Problem to work on: Return exactly the span of lines in the following data that opens with the line containing "(281, 434) = (153, 277): orange" and closes with the line containing "(1020, 560) = (654, 482): red". Include nothing else.

Input data:
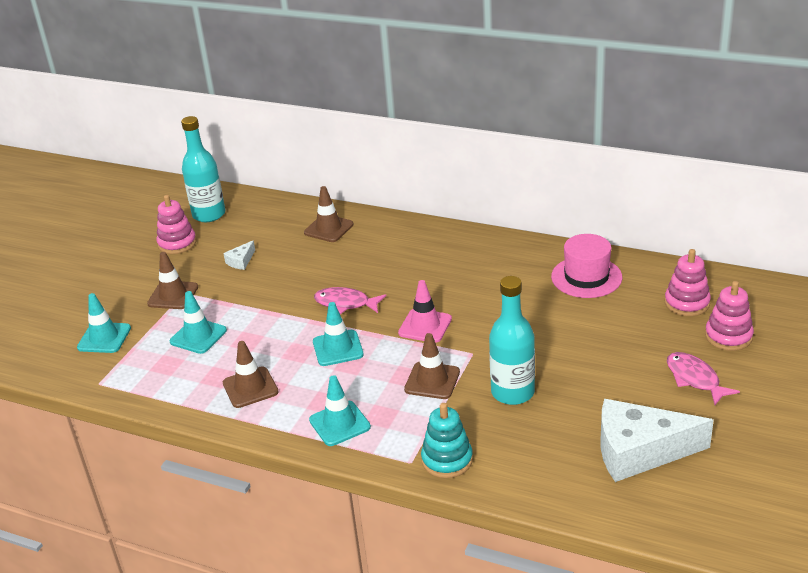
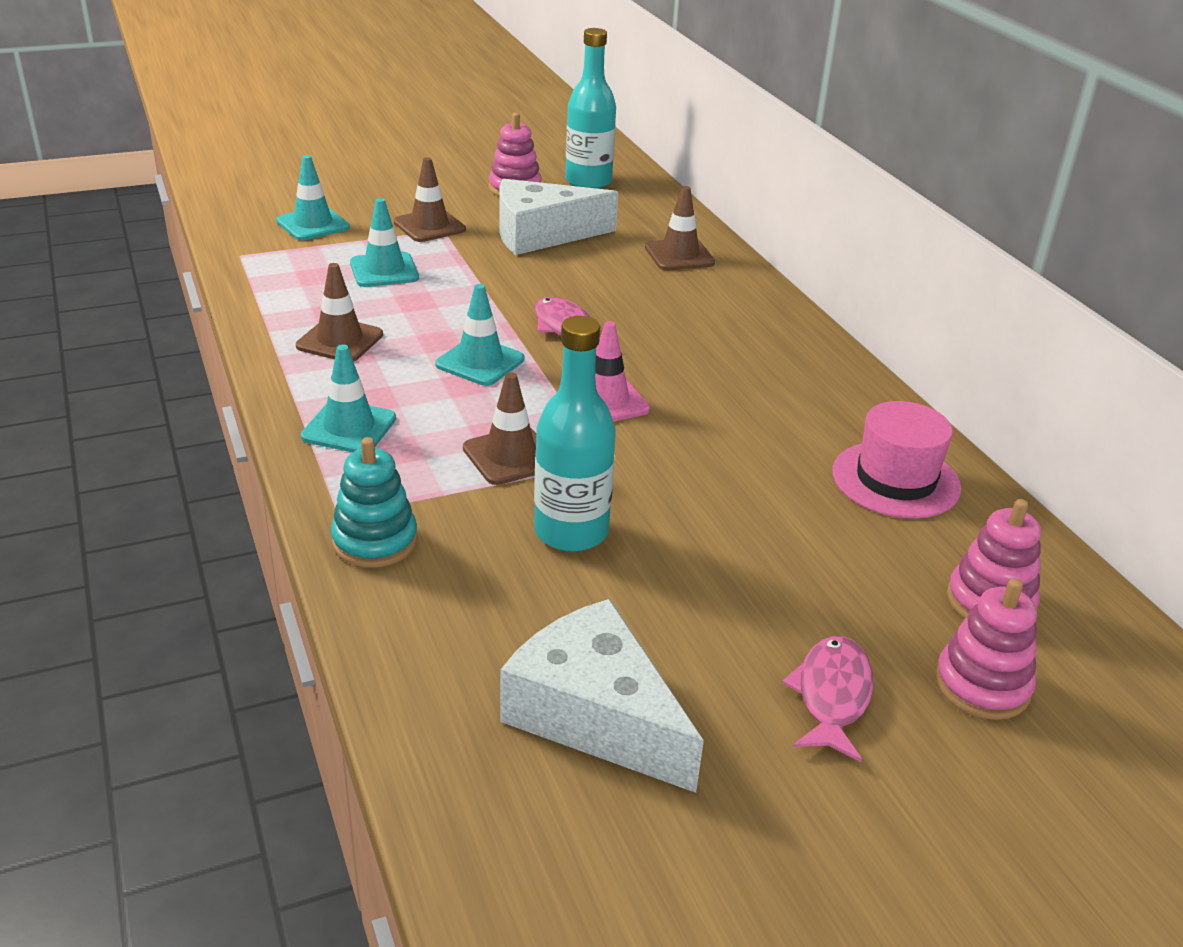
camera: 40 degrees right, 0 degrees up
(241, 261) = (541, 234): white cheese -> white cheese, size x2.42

==

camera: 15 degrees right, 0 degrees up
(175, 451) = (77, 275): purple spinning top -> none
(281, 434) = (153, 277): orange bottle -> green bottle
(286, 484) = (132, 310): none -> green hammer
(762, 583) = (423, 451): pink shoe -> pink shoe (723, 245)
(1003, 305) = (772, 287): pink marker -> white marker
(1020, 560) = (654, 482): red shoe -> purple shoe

Solution for this exercise:
(281, 434) = (153, 277): orange bottle -> green bottle
(286, 484) = (132, 310): none -> green hammer
(762, 583) = (423, 451): pink shoe -> pink shoe (723, 245)
(1003, 305) = (772, 287): pink marker -> white marker
(1020, 560) = (654, 482): red shoe -> purple shoe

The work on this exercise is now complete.